> ACTIVITY
For the data below, give the number of lines in which "triangle" occurs. Include nothing besides that number.
· · · · · · ·
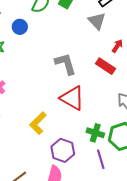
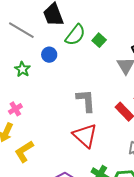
yellow L-shape: (38, 123) -> (24, 151), moved

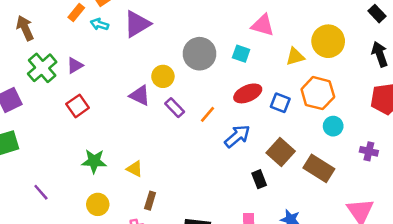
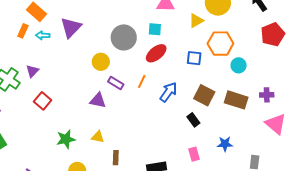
red ellipse: (248, 93) -> (156, 53), moved
purple triangle: (140, 96) -> (98, 101), moved
purple cross: (369, 151) -> (267, 95), moved

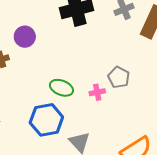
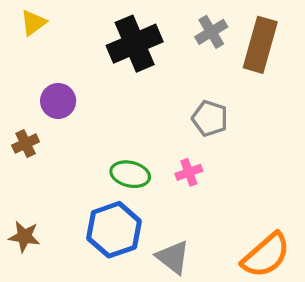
gray pentagon: (119, 77) -> (210, 118), moved

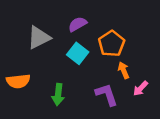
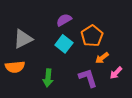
gray triangle: (39, 38) -> (23, 39), moved
orange arrow: (124, 70) -> (102, 58), turned -104

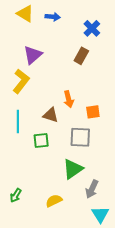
· · · · · · ·
> EXERCISE SOLUTION
2